Input data Start Marker

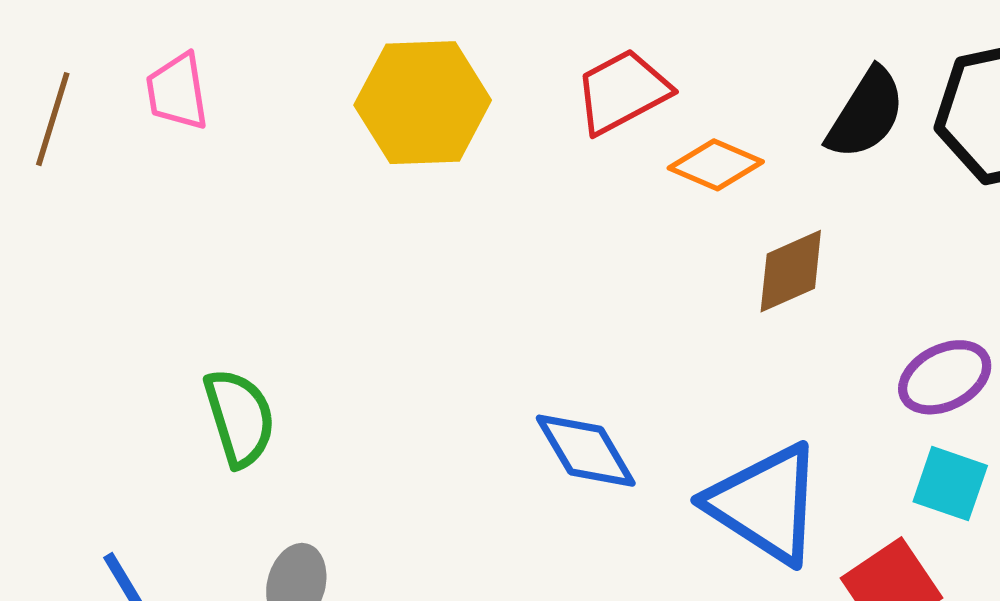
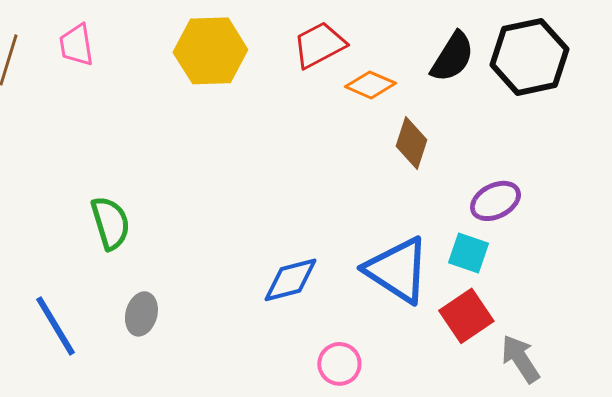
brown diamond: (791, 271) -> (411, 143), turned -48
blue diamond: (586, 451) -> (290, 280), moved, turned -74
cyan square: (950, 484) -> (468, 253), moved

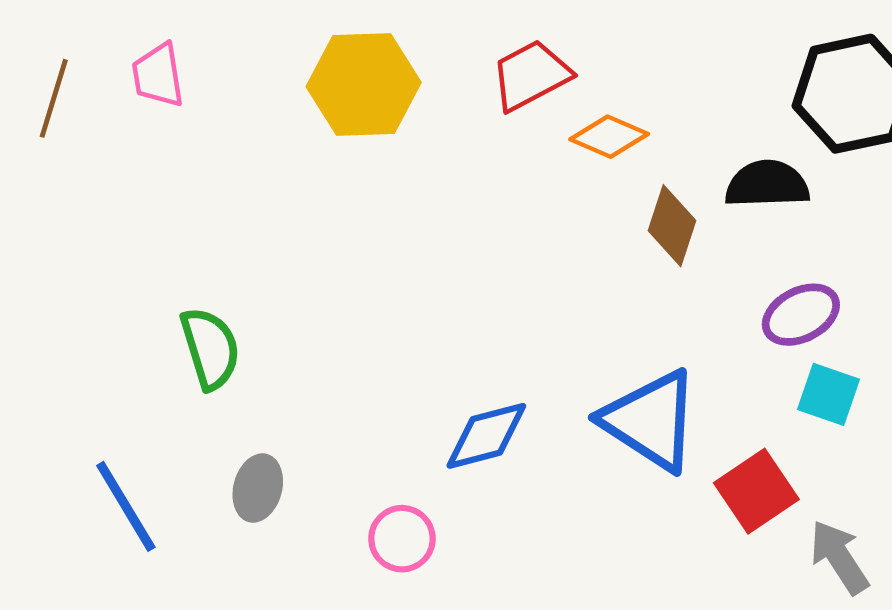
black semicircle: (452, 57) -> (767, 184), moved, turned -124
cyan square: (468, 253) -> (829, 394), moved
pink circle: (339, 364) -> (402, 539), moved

Input data End Marker

Work instructions —
Every line between the one containing "cyan square: (950, 484) -> (468, 253), moved" and the end of the listing, both included, needs to be retyped exactly, minus the pictures.

Response —
cyan square: (950, 484) -> (468, 253), moved

black semicircle: (452, 57) -> (767, 184), moved, turned -124
cyan square: (468, 253) -> (829, 394), moved
pink circle: (339, 364) -> (402, 539), moved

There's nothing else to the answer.